- _GOAL OF THE EXERCISE_
Transcribe all of the records word for word, but omit the pictures.

(Spatial object tracking data)
_ _ _ _ _

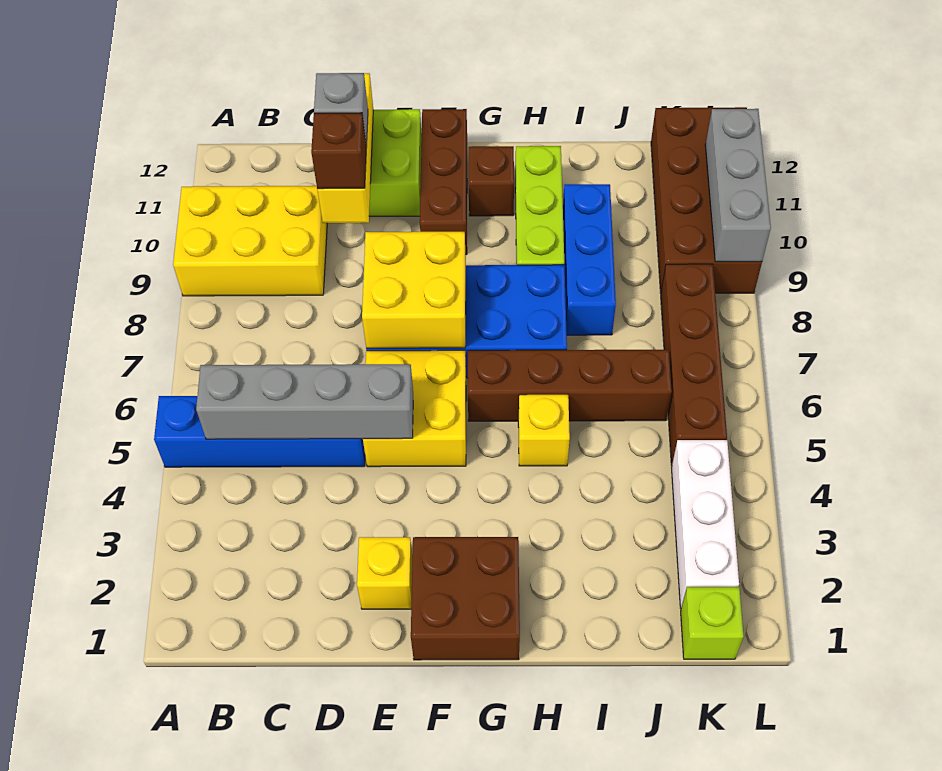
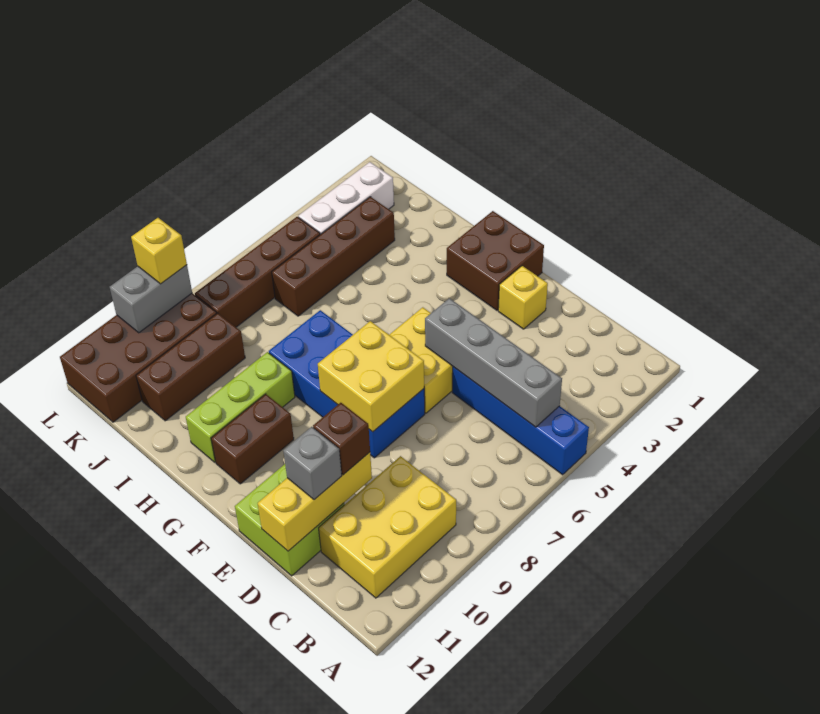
yellow brick A9:C10 level 1 -> yellow brick B9:C11 level 1
brown brick F10:F12 level 1 -> brown brick J9:J11 level 1
brown brick G6:J6 level 1 -> brown brick J3:J6 level 1
brown brick G11 level 1 -> brown brick G10:G11 level 1
yellow brick H5 level 1 -> yellow brick L9 level 3
blue brick I8:I10 level 1 -> none
lime brick K1 level 1 -> none
grey brick L9:L11 level 2 -> grey brick L9:L10 level 2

_ _ _ _ _

- _RESPONSE BELOW_
yellow brick A9:C10 level 1 -> yellow brick B9:C11 level 1
brown brick F10:F12 level 1 -> brown brick J9:J11 level 1
brown brick G6:J6 level 1 -> brown brick J3:J6 level 1
brown brick G11 level 1 -> brown brick G10:G11 level 1
yellow brick H5 level 1 -> yellow brick L9 level 3
blue brick I8:I10 level 1 -> none
lime brick K1 level 1 -> none
grey brick L9:L11 level 2 -> grey brick L9:L10 level 2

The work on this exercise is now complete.